> AIM OF THE TASK:
Change every "highlighted" in the records below to "outlined" and keep everything else the same. Leave the pictures out of your answer.

> THE INPUT:
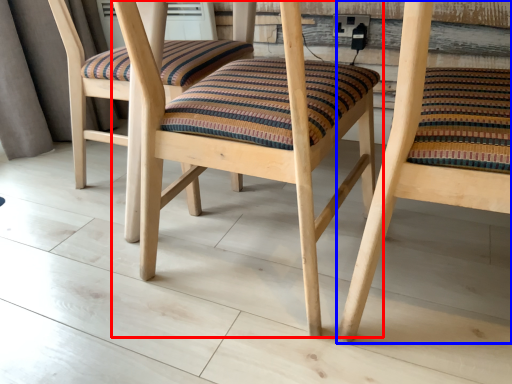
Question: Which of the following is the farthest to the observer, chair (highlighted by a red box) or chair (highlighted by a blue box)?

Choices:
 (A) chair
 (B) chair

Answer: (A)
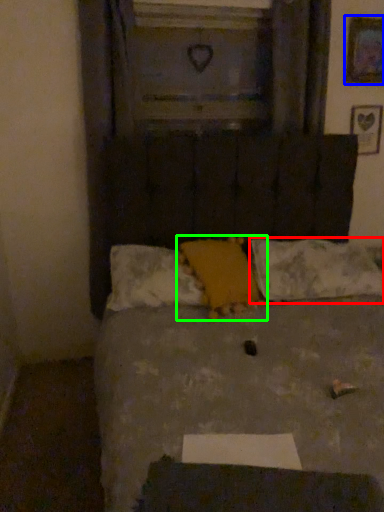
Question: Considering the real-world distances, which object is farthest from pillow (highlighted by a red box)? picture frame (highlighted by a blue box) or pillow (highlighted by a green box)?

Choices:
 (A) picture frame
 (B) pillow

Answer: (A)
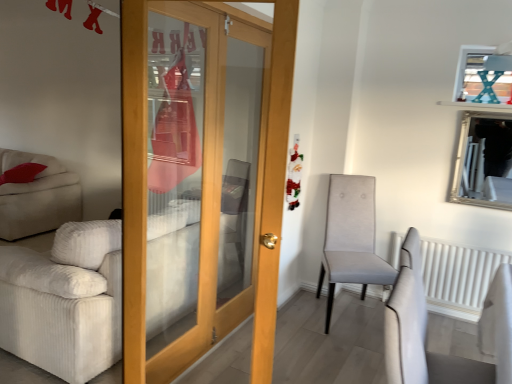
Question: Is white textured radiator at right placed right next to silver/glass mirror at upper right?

> EXERCISE SOLUTION:
Question: Which of the following is the farthest to the observer, chair (outlined by a red box) or chair (outlined by a blue box)?

Choices:
 (A) chair
 (B) chair

Answer: (A)
Question: Considering the real-world distances, which object is farthest from pillow (outlined by a red box)? picture frame (outlined by a blue box) or pillow (outlined by a green box)?

Choices:
 (A) picture frame
 (B) pillow

Answer: (A)
Question: Is white textured radiator at right placed right next to silver/glass mirror at upper right?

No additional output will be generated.